DATA FOR PROCESSING:
◇ ◇ ◇ ◇ ◇
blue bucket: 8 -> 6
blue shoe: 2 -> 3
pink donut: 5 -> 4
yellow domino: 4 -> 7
◇ ◇ ◇ ◇ ◇
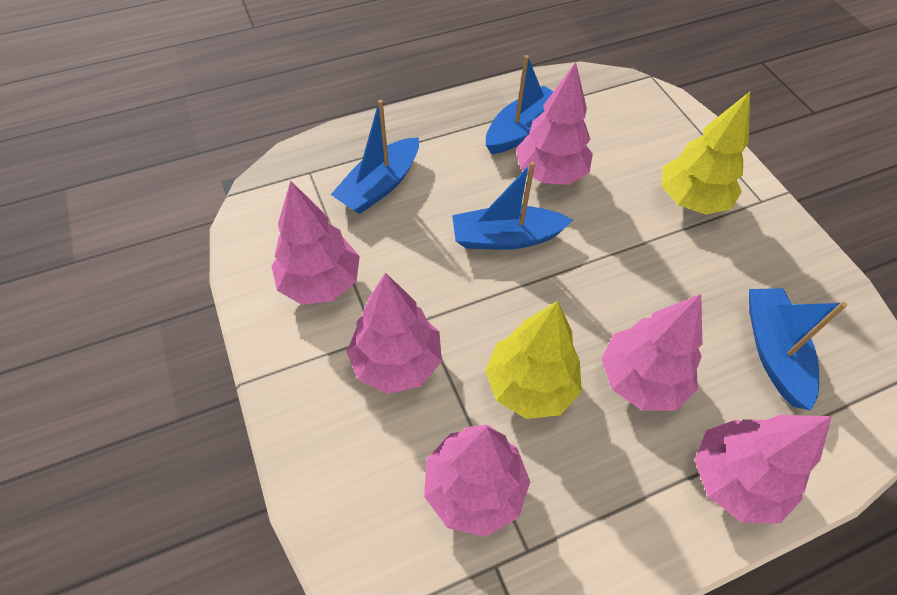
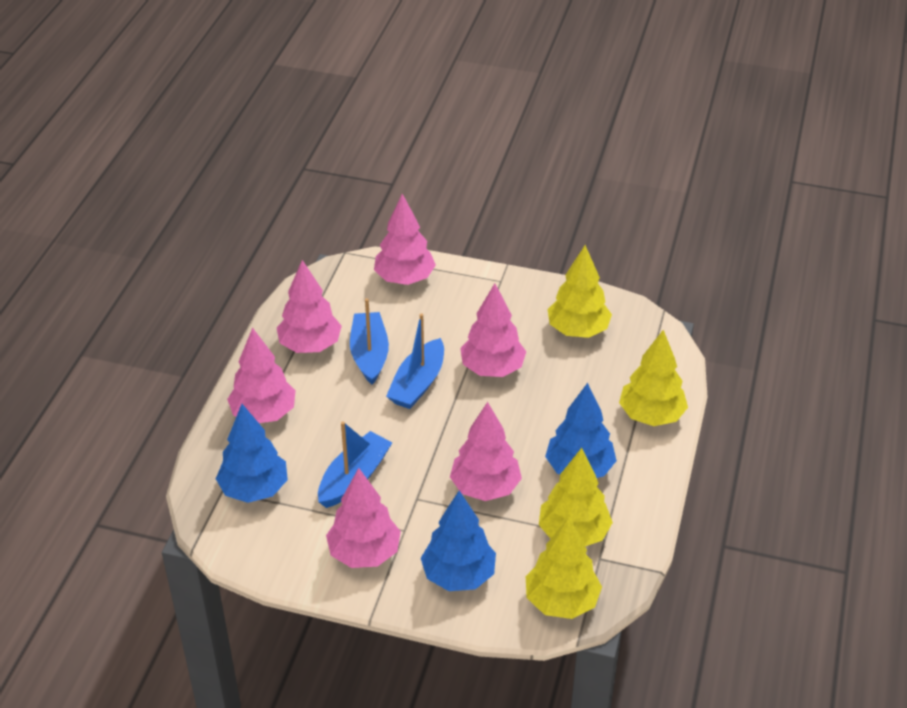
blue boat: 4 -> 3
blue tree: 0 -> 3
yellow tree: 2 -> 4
◇ ◇ ◇ ◇ ◇
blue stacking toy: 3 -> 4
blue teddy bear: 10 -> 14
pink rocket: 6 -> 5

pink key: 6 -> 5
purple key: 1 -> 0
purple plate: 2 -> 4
◇ ◇ ◇ ◇ ◇
PROBLEM STATEMENT: Everything above from the line containing "pink rocket: 6 -> 5" through the line containing "purple plate: 2 -> 4" must be copied exactly. Nothing outside that range belongs in the answer.

ANSWER SPACE:
pink rocket: 6 -> 5

pink key: 6 -> 5
purple key: 1 -> 0
purple plate: 2 -> 4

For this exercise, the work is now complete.